### Prompt
The task calls for the lines below from the line with "BUZZER3 pin IO: GP1 -> GP27" to the line with "TEMP pin OUT: GP26 -> GP27", both ends included, copied exactly, without any pictures.

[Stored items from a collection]
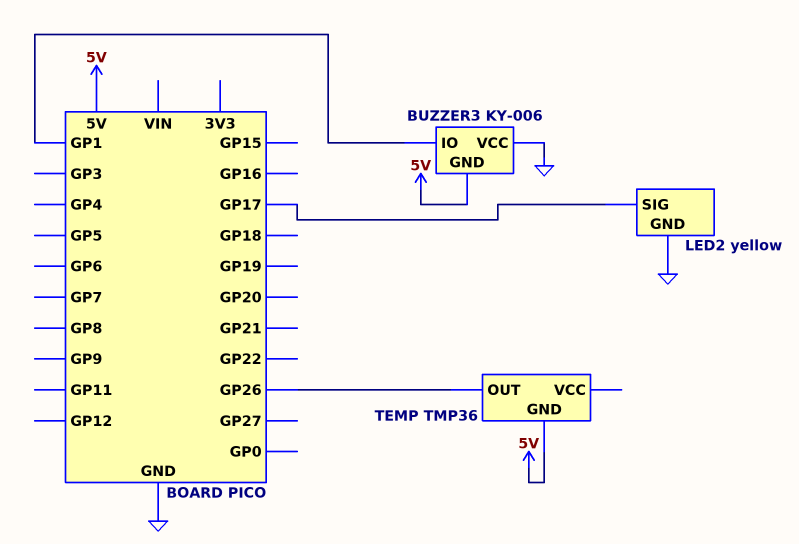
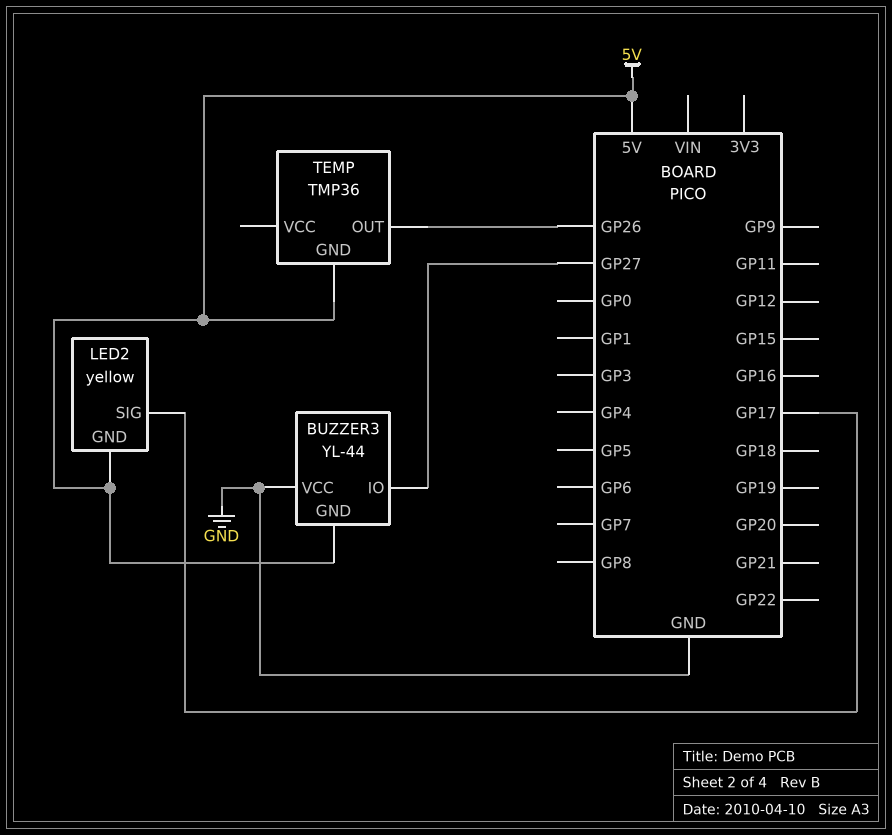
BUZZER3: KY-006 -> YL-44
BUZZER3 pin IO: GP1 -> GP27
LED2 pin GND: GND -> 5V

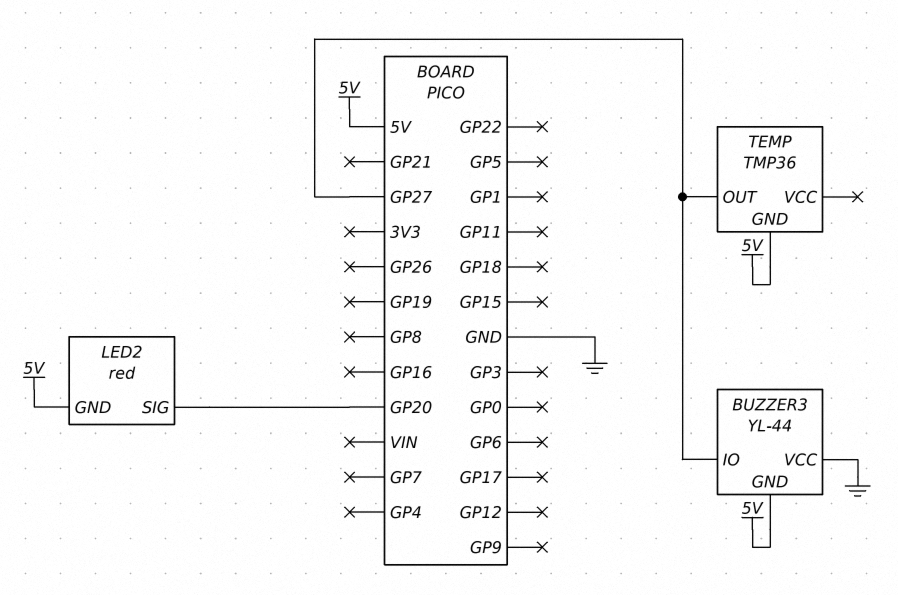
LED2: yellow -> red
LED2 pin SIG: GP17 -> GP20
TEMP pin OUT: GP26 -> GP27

* * *

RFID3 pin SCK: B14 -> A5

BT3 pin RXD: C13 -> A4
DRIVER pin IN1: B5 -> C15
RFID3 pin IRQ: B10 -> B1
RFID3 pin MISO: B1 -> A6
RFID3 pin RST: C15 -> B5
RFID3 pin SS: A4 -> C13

* * *

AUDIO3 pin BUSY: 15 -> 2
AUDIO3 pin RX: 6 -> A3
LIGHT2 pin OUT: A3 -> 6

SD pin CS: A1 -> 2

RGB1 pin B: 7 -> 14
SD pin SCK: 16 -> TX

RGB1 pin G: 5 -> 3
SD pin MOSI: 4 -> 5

### Solution to this problem
BUZZER3 pin IO: GP1 -> GP27
LED2 pin GND: GND -> 5V

LED2: yellow -> red
LED2 pin SIG: GP17 -> GP20
TEMP pin OUT: GP26 -> GP27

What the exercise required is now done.